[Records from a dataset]
--*--

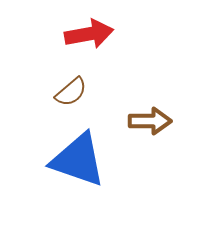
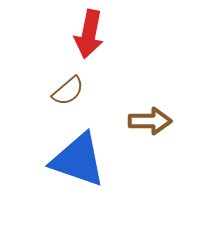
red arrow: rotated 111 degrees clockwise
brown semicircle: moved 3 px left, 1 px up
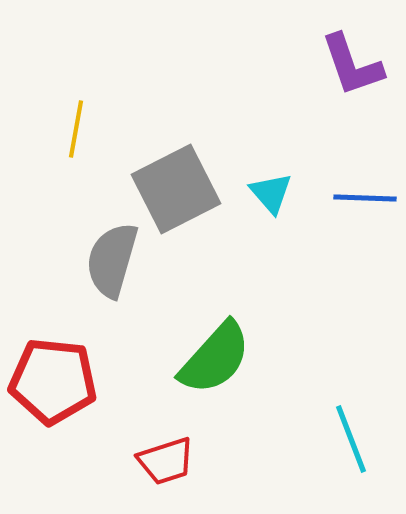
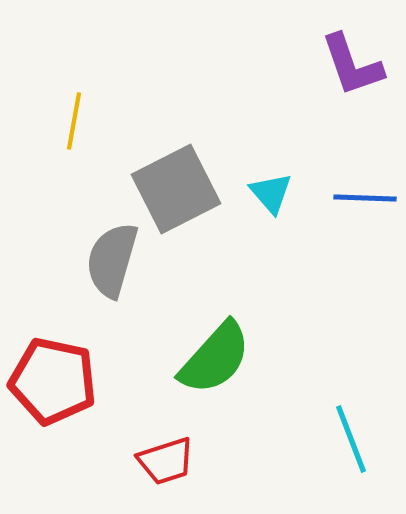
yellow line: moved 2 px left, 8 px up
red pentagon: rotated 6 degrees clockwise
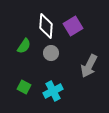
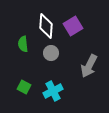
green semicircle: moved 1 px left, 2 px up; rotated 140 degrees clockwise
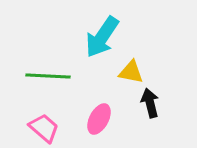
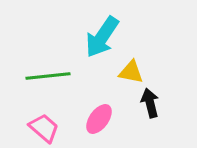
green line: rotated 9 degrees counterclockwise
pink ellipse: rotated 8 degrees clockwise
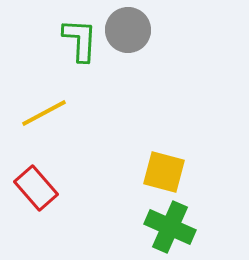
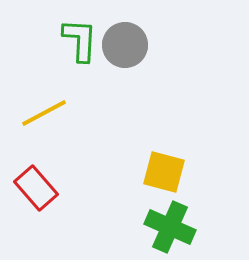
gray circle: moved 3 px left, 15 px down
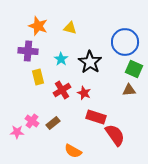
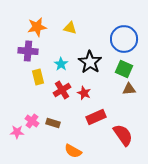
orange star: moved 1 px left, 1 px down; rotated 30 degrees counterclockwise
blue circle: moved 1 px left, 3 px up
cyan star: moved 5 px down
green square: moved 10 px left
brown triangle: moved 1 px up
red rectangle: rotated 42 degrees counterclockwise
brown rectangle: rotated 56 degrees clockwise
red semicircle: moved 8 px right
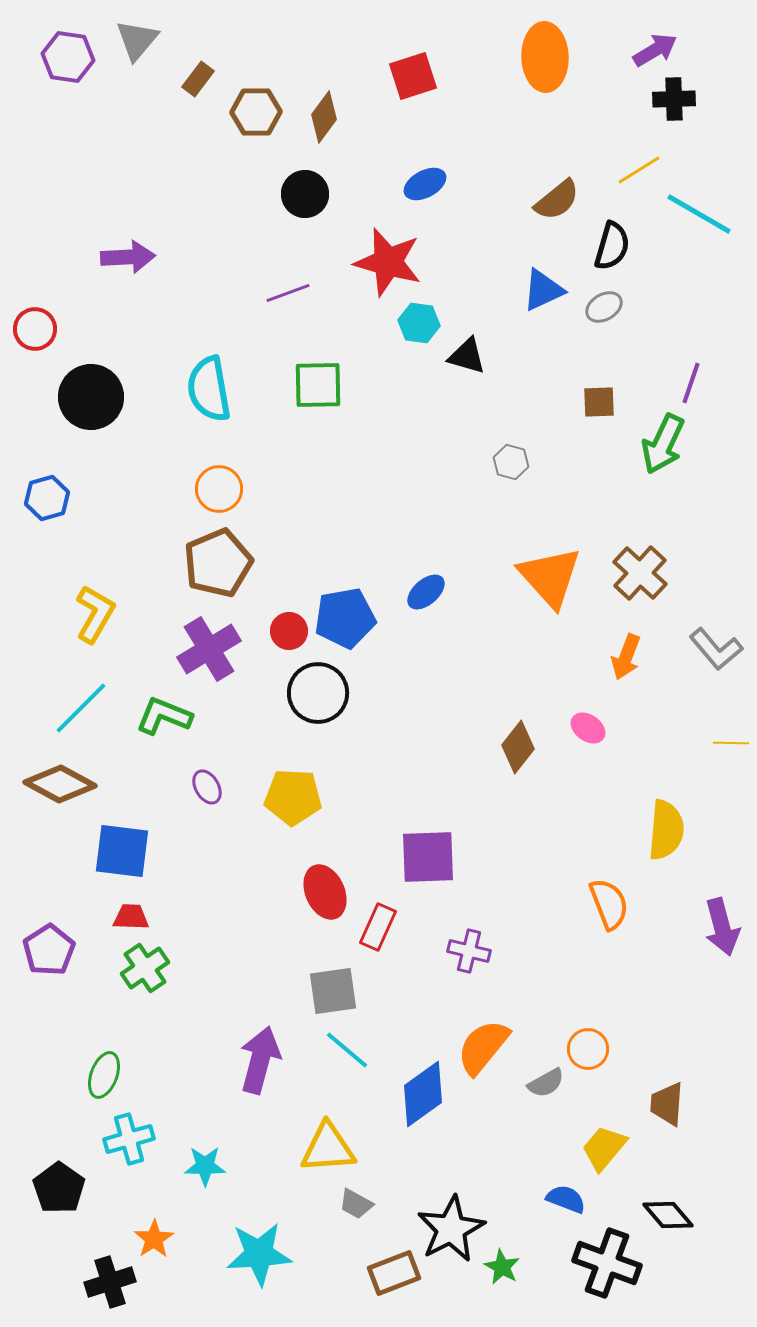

--*--

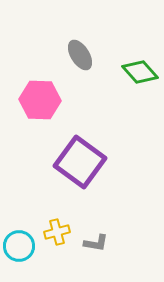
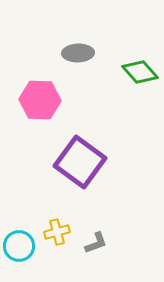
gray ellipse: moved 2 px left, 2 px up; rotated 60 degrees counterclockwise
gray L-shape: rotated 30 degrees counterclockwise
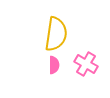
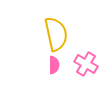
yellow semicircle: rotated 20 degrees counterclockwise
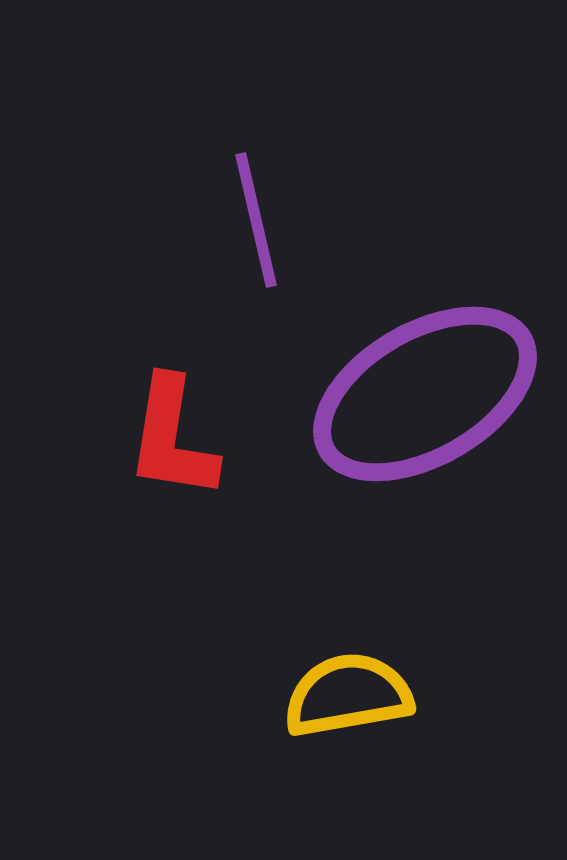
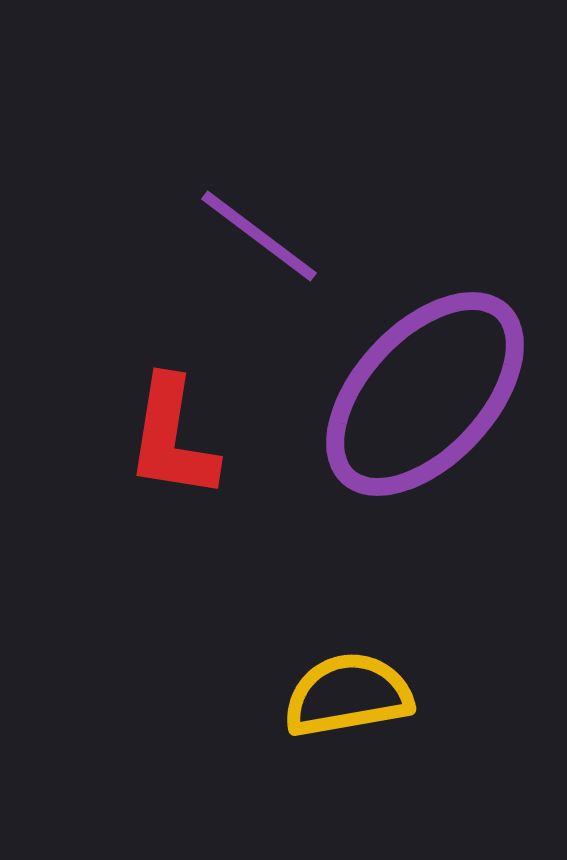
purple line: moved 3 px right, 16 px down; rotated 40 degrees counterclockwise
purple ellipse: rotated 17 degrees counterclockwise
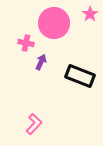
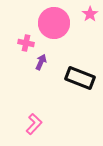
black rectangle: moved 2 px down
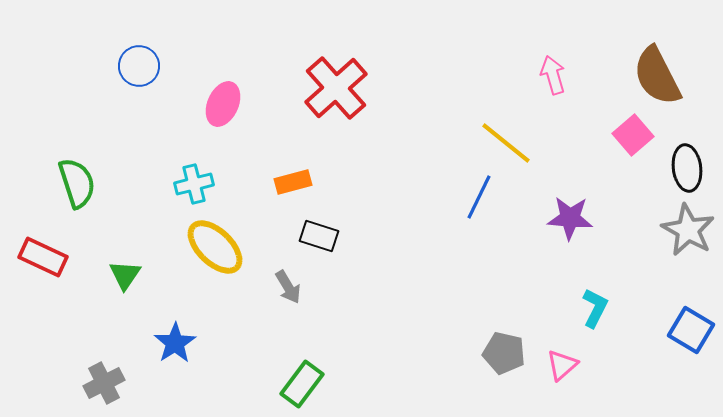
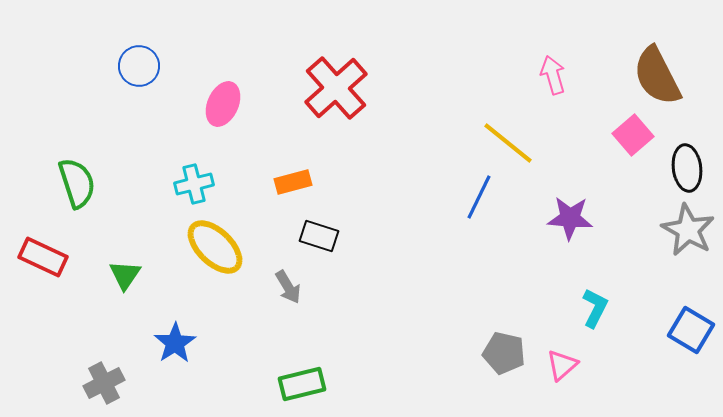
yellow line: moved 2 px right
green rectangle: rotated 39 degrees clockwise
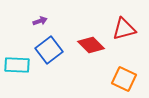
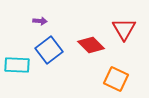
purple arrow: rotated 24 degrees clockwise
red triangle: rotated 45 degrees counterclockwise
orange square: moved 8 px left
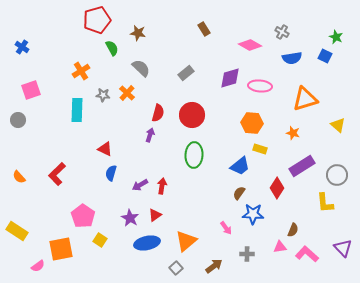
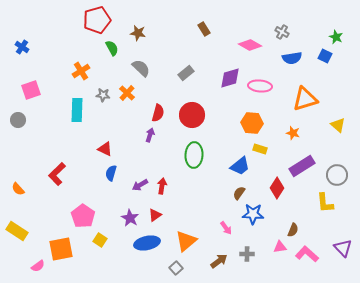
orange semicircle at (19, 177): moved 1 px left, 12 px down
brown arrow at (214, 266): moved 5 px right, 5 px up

--*--

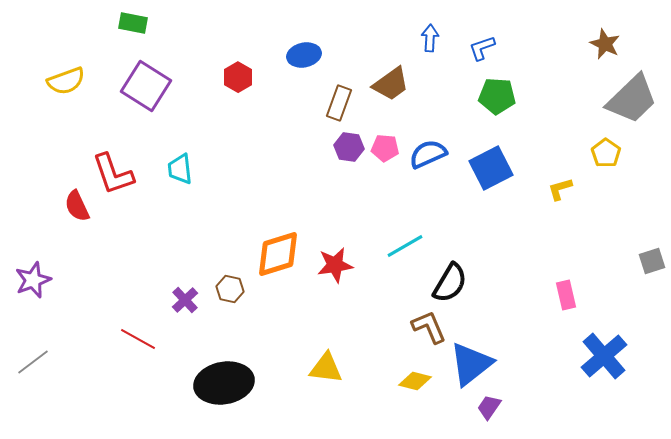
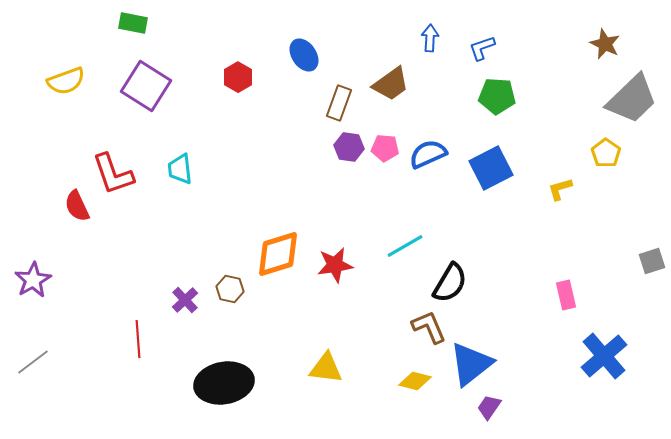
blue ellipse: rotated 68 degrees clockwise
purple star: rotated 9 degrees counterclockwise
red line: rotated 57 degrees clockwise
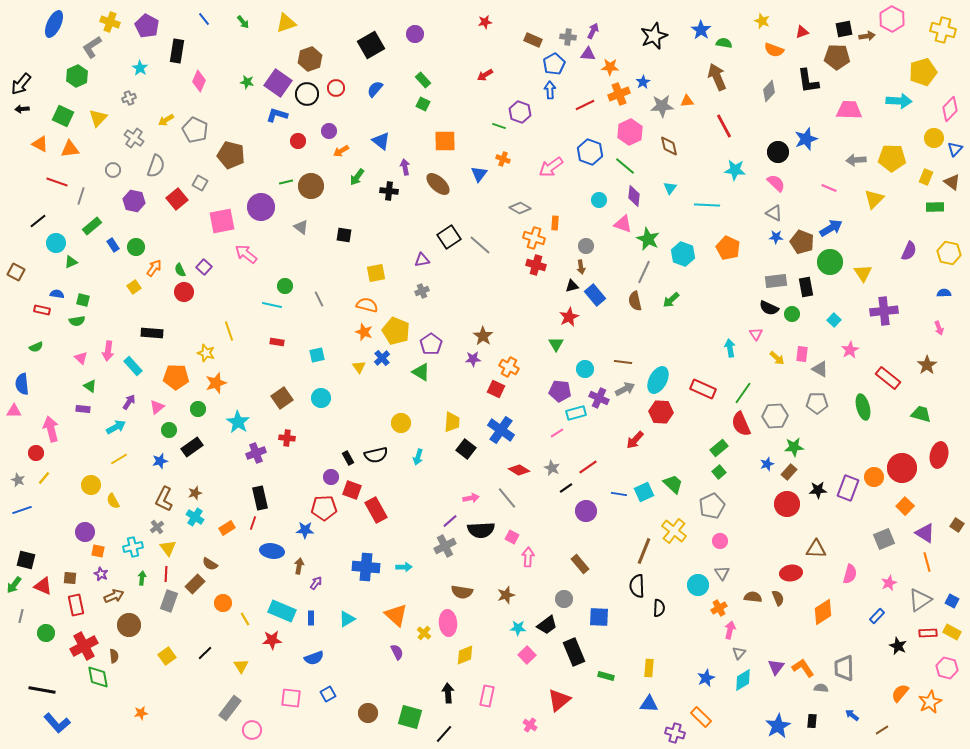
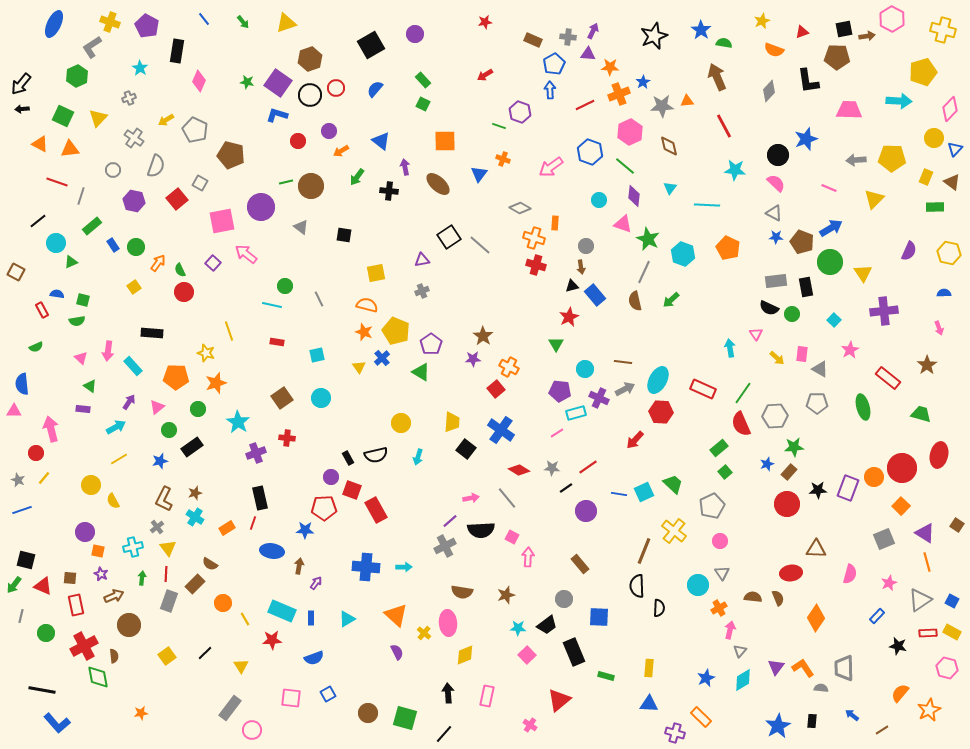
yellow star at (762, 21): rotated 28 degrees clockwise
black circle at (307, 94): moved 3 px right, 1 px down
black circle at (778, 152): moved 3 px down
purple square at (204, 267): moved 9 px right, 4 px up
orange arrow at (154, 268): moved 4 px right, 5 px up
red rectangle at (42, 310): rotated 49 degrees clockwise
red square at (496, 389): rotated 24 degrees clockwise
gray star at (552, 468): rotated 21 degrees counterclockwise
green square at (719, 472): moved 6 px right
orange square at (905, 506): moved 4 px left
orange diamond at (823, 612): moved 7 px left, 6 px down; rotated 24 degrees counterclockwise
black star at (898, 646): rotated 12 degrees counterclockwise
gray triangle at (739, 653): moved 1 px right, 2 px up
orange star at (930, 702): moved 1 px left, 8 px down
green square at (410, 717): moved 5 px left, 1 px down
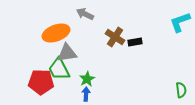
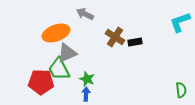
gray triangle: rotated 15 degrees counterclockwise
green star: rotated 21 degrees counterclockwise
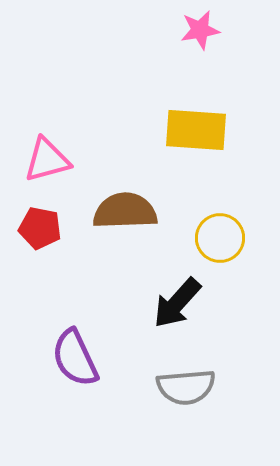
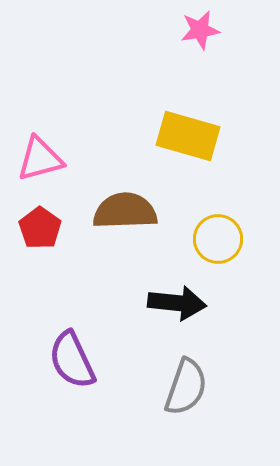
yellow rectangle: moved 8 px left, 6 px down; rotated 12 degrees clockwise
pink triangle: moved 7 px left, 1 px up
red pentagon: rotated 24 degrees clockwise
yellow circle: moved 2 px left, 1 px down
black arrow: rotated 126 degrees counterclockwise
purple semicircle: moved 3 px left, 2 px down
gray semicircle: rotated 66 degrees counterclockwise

--*--

**Problem to work on**
Figure out how many lines in the entries above contain "star". Write only that number.

**Response area**
8